Beneath this sentence is a set of records; write each of them out exactly.

-------- MATERIAL FOR THIS TASK --------

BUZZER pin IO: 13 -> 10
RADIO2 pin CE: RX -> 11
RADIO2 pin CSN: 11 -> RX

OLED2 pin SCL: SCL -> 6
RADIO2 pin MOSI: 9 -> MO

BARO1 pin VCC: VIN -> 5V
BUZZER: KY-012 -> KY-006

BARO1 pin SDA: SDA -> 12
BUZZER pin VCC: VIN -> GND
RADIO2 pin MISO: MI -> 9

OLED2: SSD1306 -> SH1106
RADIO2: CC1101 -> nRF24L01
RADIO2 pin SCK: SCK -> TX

--------

=== WRITTEN RESPONSE ===
BUZZER pin IO: 13 -> 10
RADIO2 pin CE: RX -> 11
RADIO2 pin CSN: 11 -> RX

OLED2 pin SCL: SCL -> 6
RADIO2 pin MOSI: 9 -> MO

BARO1 pin VCC: VIN -> 5V
BUZZER: KY-012 -> KY-006

BARO1 pin SDA: SDA -> 12
BUZZER pin VCC: VIN -> GND
RADIO2 pin MISO: MI -> 9

OLED2: SSD1306 -> SH1106
RADIO2: CC1101 -> nRF24L01
RADIO2 pin SCK: SCK -> TX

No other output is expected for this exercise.